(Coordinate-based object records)

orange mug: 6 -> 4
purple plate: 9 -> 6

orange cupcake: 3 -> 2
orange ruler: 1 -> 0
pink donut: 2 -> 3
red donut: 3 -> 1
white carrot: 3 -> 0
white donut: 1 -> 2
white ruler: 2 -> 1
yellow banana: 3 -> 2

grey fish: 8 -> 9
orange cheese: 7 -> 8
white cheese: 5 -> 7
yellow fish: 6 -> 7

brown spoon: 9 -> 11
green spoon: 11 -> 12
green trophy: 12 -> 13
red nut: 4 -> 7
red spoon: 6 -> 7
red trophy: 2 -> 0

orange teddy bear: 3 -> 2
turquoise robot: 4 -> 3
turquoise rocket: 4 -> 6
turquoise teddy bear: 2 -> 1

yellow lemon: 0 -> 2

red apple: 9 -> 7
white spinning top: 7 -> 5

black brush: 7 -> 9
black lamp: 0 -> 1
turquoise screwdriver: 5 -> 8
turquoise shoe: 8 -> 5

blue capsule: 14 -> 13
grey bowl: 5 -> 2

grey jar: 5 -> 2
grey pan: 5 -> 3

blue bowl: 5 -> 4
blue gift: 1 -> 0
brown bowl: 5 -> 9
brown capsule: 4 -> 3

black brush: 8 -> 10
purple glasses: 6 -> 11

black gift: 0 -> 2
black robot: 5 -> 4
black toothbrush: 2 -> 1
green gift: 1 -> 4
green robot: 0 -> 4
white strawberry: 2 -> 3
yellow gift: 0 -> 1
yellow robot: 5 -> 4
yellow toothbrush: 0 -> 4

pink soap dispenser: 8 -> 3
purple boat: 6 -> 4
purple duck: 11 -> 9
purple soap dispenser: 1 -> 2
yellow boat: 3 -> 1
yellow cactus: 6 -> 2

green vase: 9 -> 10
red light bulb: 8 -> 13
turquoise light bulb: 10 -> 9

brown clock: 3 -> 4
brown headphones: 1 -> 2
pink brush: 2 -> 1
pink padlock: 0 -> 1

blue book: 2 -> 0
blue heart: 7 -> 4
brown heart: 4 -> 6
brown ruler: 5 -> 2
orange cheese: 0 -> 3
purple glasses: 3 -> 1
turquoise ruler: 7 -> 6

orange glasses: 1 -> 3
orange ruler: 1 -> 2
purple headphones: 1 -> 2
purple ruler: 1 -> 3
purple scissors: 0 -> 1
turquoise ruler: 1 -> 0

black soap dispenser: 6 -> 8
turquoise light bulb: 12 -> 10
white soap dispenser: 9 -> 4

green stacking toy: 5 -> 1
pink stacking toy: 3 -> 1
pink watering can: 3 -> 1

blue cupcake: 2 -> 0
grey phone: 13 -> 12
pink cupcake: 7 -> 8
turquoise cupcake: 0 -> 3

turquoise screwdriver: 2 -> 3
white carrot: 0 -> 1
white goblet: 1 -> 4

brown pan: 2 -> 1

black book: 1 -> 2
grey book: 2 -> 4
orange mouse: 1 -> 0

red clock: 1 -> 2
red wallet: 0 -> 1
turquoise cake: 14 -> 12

### Work instructions
Your answer must be an exact transcription of every record above.

### Your solution
orange mug: 6 -> 4
purple plate: 9 -> 6

orange cupcake: 3 -> 2
orange ruler: 1 -> 0
pink donut: 2 -> 3
red donut: 3 -> 1
white carrot: 3 -> 0
white donut: 1 -> 2
white ruler: 2 -> 1
yellow banana: 3 -> 2

grey fish: 8 -> 9
orange cheese: 7 -> 8
white cheese: 5 -> 7
yellow fish: 6 -> 7

brown spoon: 9 -> 11
green spoon: 11 -> 12
green trophy: 12 -> 13
red nut: 4 -> 7
red spoon: 6 -> 7
red trophy: 2 -> 0

orange teddy bear: 3 -> 2
turquoise robot: 4 -> 3
turquoise rocket: 4 -> 6
turquoise teddy bear: 2 -> 1

yellow lemon: 0 -> 2

red apple: 9 -> 7
white spinning top: 7 -> 5

black brush: 7 -> 9
black lamp: 0 -> 1
turquoise screwdriver: 5 -> 8
turquoise shoe: 8 -> 5

blue capsule: 14 -> 13
grey bowl: 5 -> 2

grey jar: 5 -> 2
grey pan: 5 -> 3

blue bowl: 5 -> 4
blue gift: 1 -> 0
brown bowl: 5 -> 9
brown capsule: 4 -> 3

black brush: 8 -> 10
purple glasses: 6 -> 11

black gift: 0 -> 2
black robot: 5 -> 4
black toothbrush: 2 -> 1
green gift: 1 -> 4
green robot: 0 -> 4
white strawberry: 2 -> 3
yellow gift: 0 -> 1
yellow robot: 5 -> 4
yellow toothbrush: 0 -> 4

pink soap dispenser: 8 -> 3
purple boat: 6 -> 4
purple duck: 11 -> 9
purple soap dispenser: 1 -> 2
yellow boat: 3 -> 1
yellow cactus: 6 -> 2

green vase: 9 -> 10
red light bulb: 8 -> 13
turquoise light bulb: 10 -> 9

brown clock: 3 -> 4
brown headphones: 1 -> 2
pink brush: 2 -> 1
pink padlock: 0 -> 1

blue book: 2 -> 0
blue heart: 7 -> 4
brown heart: 4 -> 6
brown ruler: 5 -> 2
orange cheese: 0 -> 3
purple glasses: 3 -> 1
turquoise ruler: 7 -> 6

orange glasses: 1 -> 3
orange ruler: 1 -> 2
purple headphones: 1 -> 2
purple ruler: 1 -> 3
purple scissors: 0 -> 1
turquoise ruler: 1 -> 0

black soap dispenser: 6 -> 8
turquoise light bulb: 12 -> 10
white soap dispenser: 9 -> 4

green stacking toy: 5 -> 1
pink stacking toy: 3 -> 1
pink watering can: 3 -> 1

blue cupcake: 2 -> 0
grey phone: 13 -> 12
pink cupcake: 7 -> 8
turquoise cupcake: 0 -> 3

turquoise screwdriver: 2 -> 3
white carrot: 0 -> 1
white goblet: 1 -> 4

brown pan: 2 -> 1

black book: 1 -> 2
grey book: 2 -> 4
orange mouse: 1 -> 0

red clock: 1 -> 2
red wallet: 0 -> 1
turquoise cake: 14 -> 12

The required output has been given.